- Assignment
Find every line in the records below that holds the word "degrees", and copy each one.

Data to use section start

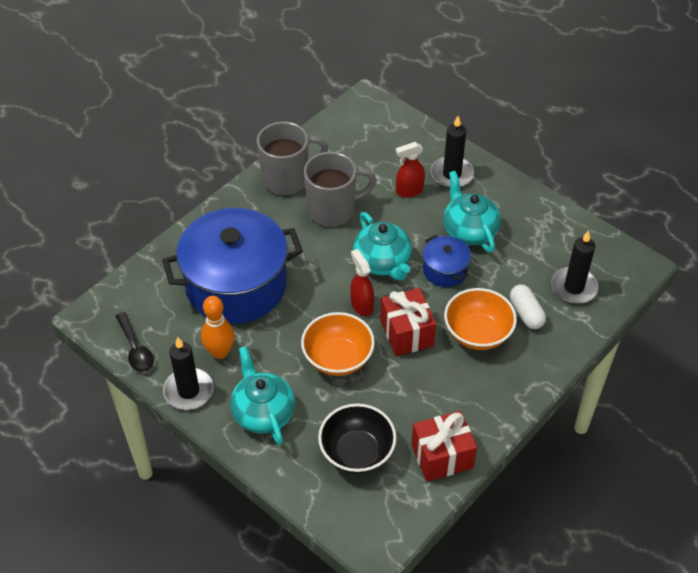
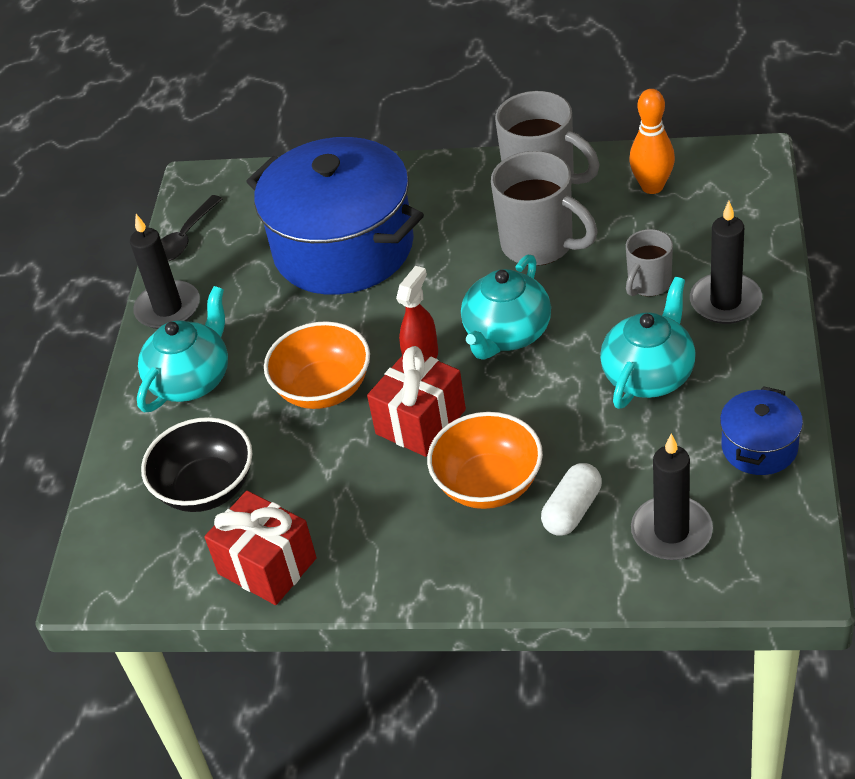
camera: 60 degrees right, 5 degrees down
(220, 352) = (240, 296): orange bowling pin -> orange bowling pin (652, 187)
(409, 191) = (648, 284): red spray bottle -> grey mug
(445, 270) = (557, 393): blue pot -> blue pot (759, 447)

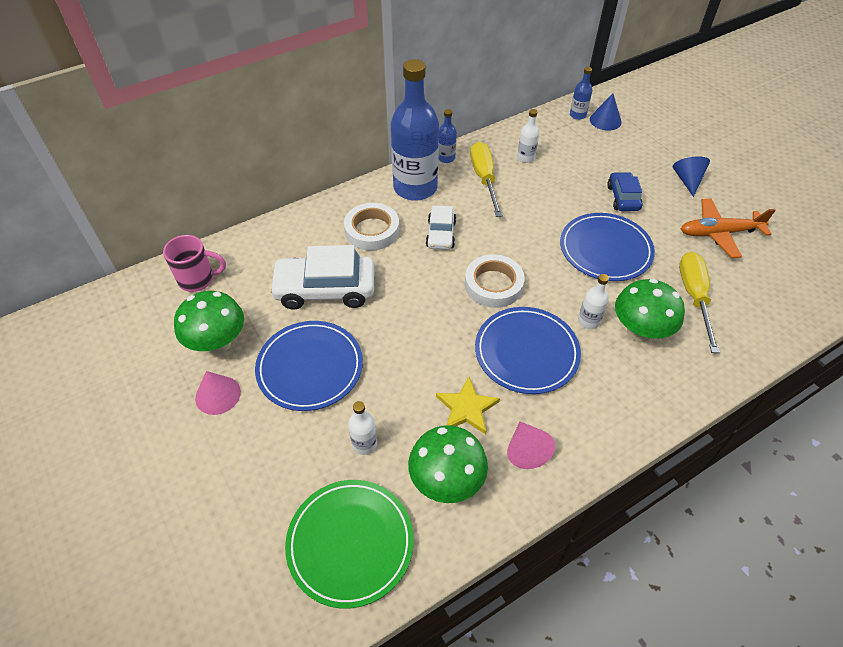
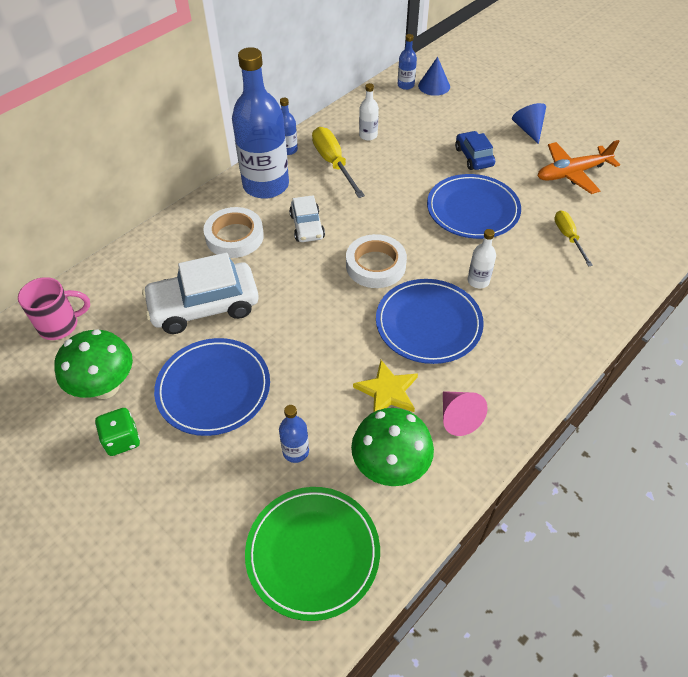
camera: 15 degrees left, 0 degrees up
(218, 395) = (122, 440): pink cone -> green dice
(364, 444) = (295, 451): white bottle -> blue bottle
(639, 332) = (528, 281): green mushroom -> none
(694, 297) = (568, 237): yellow screwdriver -> yellow screwdriver, size x0.63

Data to use section end

- Exercise output
camera: 60 degrees right, 5 degrees down
camera: 15 degrees left, 0 degrees up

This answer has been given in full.